How to complete this task
When you reach the line with "(617, 333) = (367, 150): turquoise" in the data below, begin printing lines exactly, and stop once the line with "(701, 234) = (208, 158): brown" has been printed.

Excerpted data
========================
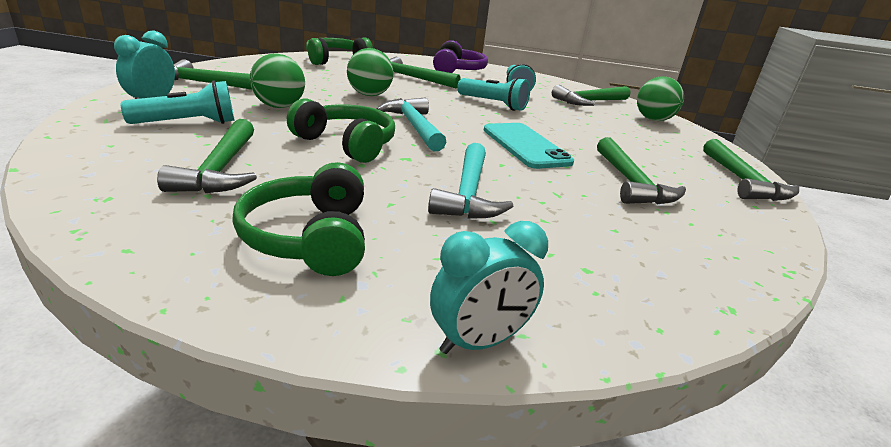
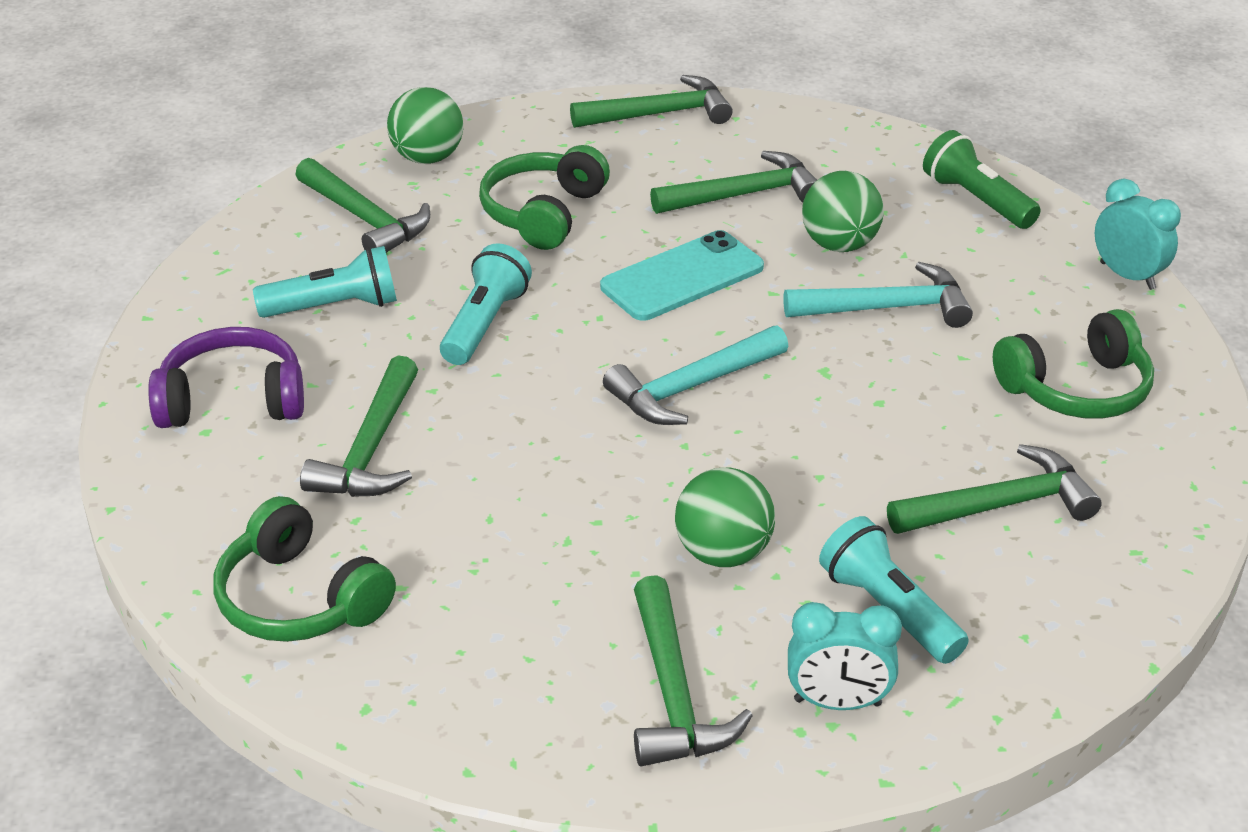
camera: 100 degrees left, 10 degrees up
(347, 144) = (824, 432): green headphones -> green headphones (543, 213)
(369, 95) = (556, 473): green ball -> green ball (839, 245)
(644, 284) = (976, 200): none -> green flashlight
========================
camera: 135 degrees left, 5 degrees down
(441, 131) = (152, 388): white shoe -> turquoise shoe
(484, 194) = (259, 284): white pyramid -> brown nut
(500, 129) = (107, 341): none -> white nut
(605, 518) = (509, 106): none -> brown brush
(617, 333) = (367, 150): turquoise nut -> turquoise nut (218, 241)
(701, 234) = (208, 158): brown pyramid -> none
========================
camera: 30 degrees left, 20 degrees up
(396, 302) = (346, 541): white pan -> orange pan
========================
The completed task
(617, 333) = (367, 150): turquoise nut -> turquoise nut (218, 241)
(701, 234) = (208, 158): brown pyramid -> none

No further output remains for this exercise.